GIVEN RECORDS Start Marker

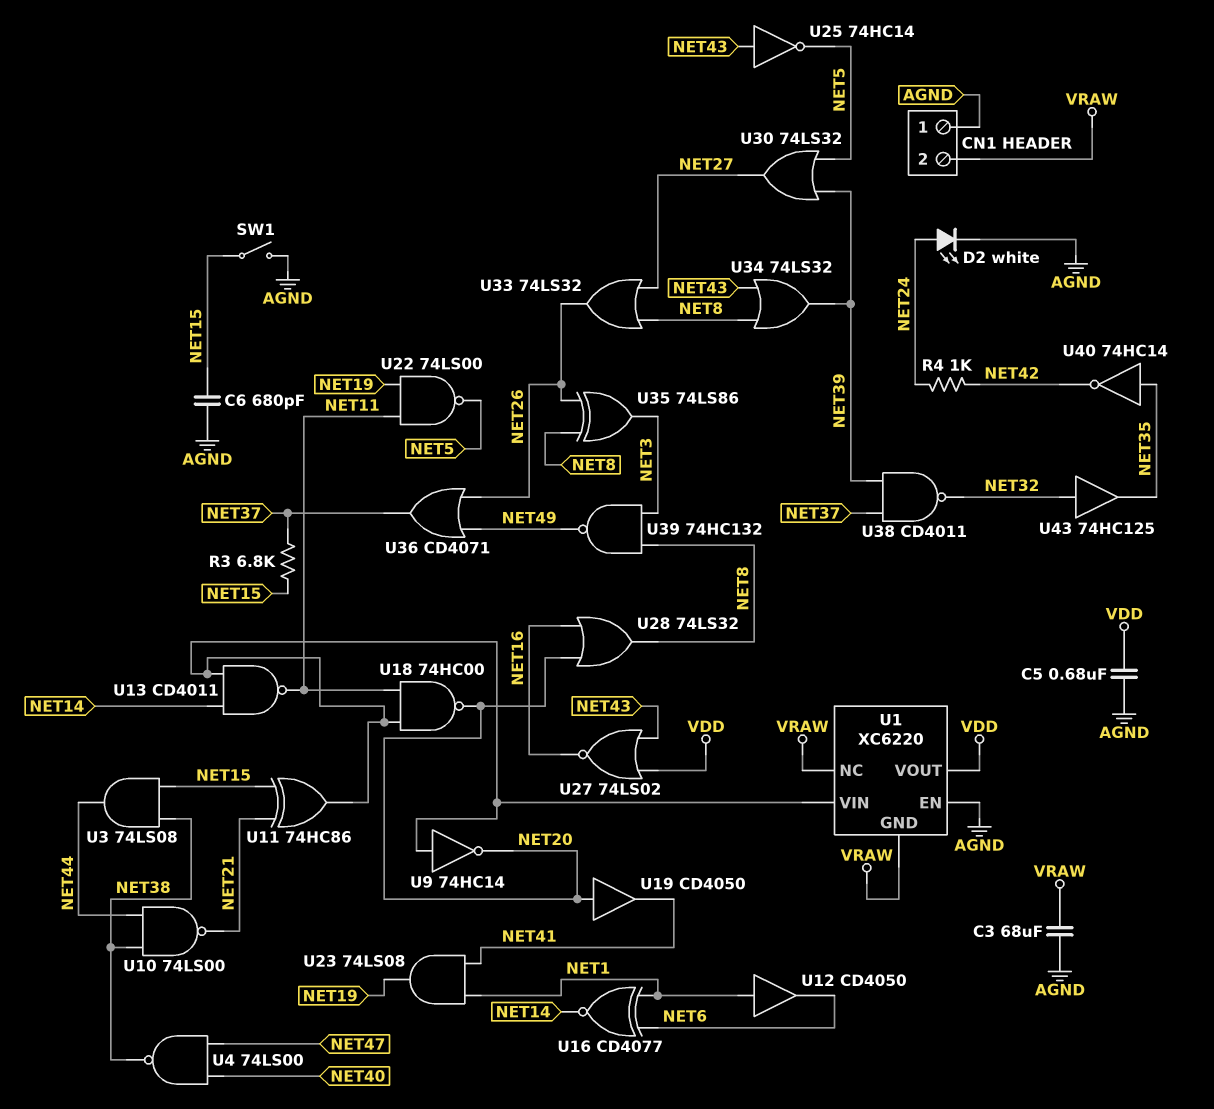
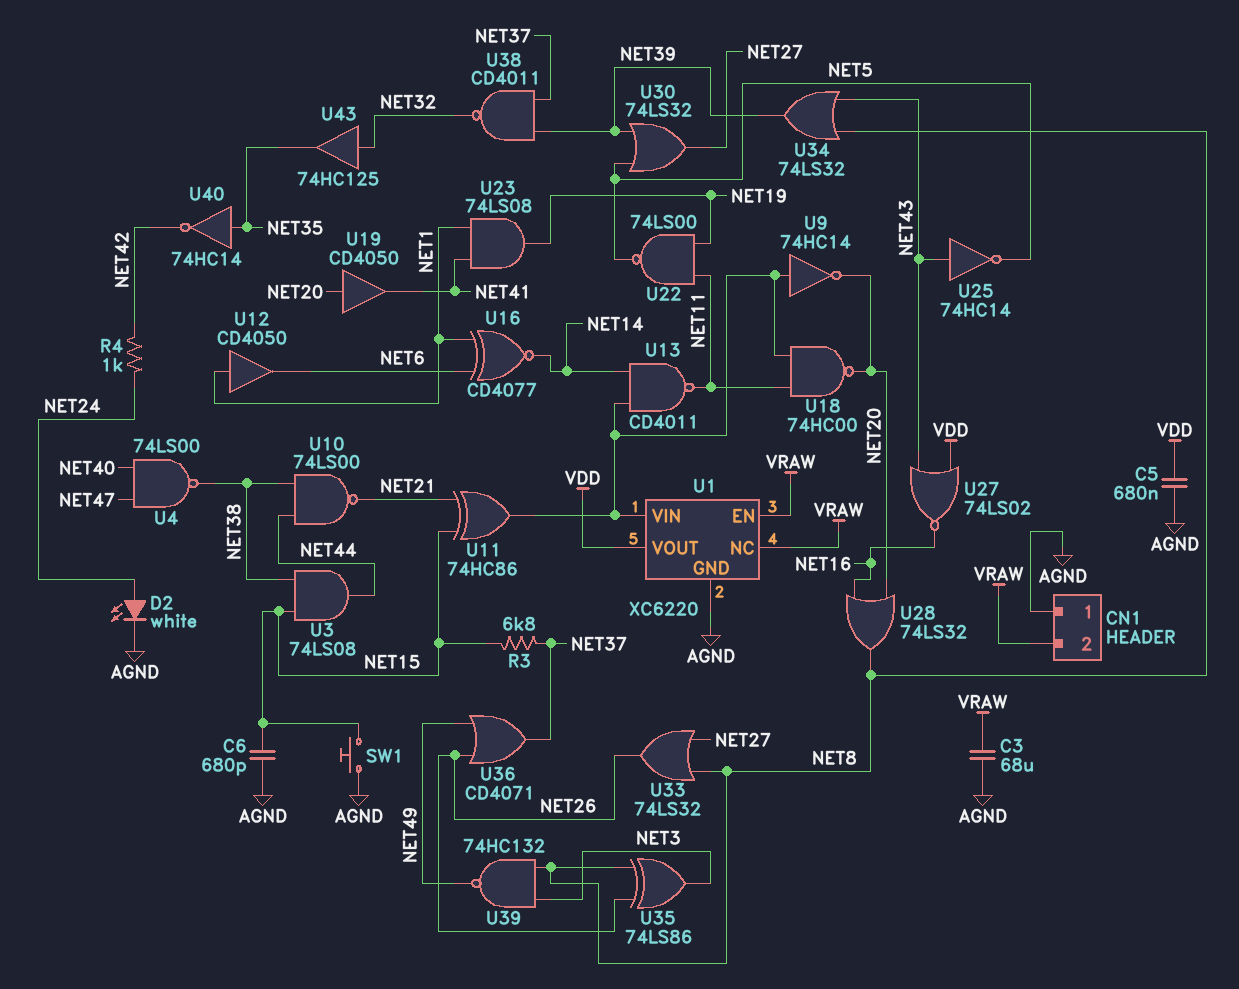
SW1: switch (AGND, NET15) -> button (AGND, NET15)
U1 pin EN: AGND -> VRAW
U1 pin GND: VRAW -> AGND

GIVEN RECORDS End Marker
GIVEN RECORDS Start Marker

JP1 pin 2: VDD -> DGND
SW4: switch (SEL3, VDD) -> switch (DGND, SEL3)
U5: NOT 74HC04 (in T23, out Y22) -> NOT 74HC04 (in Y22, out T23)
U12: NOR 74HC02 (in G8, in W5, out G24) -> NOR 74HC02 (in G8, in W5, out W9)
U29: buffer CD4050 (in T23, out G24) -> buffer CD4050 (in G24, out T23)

GIVEN RECORDS End Marker

THE TASK: Count each line above with "DGND"; write only the number.

TASK ANSWER: 2